Task statement:
Give as output the line that contains "(380, 128) = (681, 560): green", followed by every remaining line of the entries, unchanged and with nothing added.

Data to use:
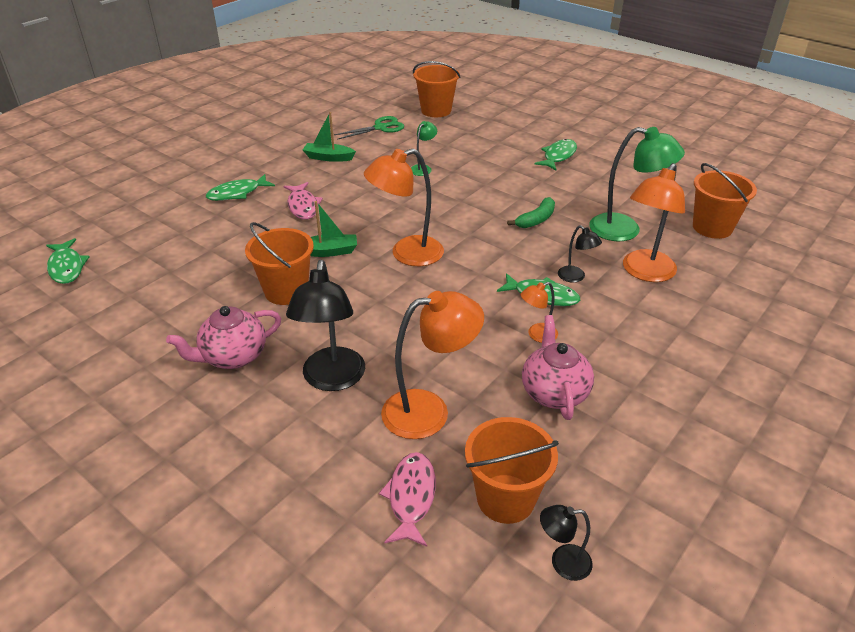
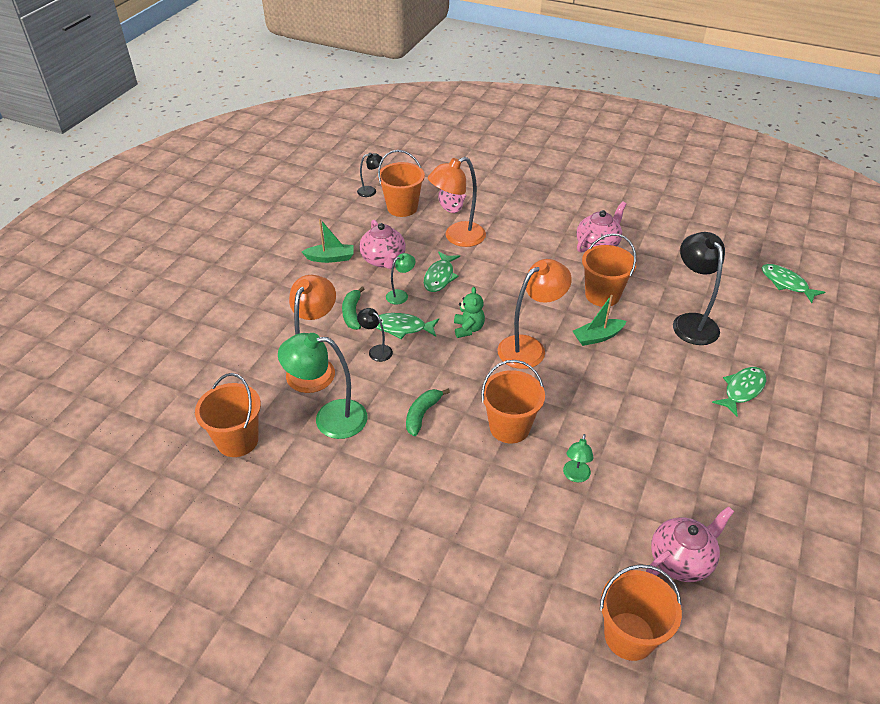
camera: 165 degrees right, 5 degrees up
(303, 206) = (662, 386): pink fish -> none
(328, 157) = (698, 472): green boat -> green boat (330, 258)
(332, 379) = (525, 244): black lamp -> black lamp (691, 322)
(380, 128) = (681, 560): green scissors -> pink teapot
(460, 201) = (509, 427): none -> orange bucket
(464, 282) = (468, 329): none -> green teddy bear
(537, 335) = (401, 295): orange lamp -> green lamp
(558, 156) = (414, 543): green fish -> green fish (440, 277)
(603, 322) = (352, 313): none -> green banana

Exercise output:
(380, 128) = (681, 560): green scissors -> pink teapot
(460, 201) = (509, 427): none -> orange bucket
(464, 282) = (468, 329): none -> green teddy bear
(537, 335) = (401, 295): orange lamp -> green lamp
(558, 156) = (414, 543): green fish -> green fish (440, 277)
(603, 322) = (352, 313): none -> green banana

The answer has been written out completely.